| EXERCISE |
Search the records for the word "grey" and report each line that has it.

| DATA RECORDS |
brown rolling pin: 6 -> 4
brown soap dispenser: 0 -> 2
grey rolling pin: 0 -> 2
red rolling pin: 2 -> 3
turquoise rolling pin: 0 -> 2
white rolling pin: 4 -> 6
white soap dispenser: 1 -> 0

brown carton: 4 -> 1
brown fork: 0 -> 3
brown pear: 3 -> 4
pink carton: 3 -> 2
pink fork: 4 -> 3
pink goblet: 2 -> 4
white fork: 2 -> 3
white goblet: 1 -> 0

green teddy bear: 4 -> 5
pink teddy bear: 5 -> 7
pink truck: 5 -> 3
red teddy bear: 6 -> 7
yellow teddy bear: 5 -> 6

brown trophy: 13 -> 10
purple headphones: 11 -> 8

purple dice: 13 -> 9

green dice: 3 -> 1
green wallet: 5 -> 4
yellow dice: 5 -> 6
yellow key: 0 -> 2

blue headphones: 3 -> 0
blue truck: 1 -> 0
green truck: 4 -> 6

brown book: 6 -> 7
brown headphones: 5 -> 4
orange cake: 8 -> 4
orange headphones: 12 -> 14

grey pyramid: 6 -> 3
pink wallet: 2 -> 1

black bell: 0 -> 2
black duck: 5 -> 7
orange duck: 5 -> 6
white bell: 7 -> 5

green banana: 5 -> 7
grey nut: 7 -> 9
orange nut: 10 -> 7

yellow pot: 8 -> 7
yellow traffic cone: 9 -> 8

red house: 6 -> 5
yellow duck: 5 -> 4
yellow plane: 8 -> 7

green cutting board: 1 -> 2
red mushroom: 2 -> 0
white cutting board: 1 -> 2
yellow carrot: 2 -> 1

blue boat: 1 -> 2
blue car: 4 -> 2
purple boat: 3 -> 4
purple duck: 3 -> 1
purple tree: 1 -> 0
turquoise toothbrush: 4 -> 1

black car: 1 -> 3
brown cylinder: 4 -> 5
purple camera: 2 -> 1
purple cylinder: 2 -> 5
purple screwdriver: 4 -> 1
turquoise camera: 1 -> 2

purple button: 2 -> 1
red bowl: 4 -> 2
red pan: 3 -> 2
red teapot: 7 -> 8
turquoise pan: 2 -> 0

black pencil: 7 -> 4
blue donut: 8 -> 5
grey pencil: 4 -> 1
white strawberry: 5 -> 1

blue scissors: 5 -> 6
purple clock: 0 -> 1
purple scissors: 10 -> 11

| RESPONSE TO THIS EXERCISE |
grey rolling pin: 0 -> 2
grey pyramid: 6 -> 3
grey nut: 7 -> 9
grey pencil: 4 -> 1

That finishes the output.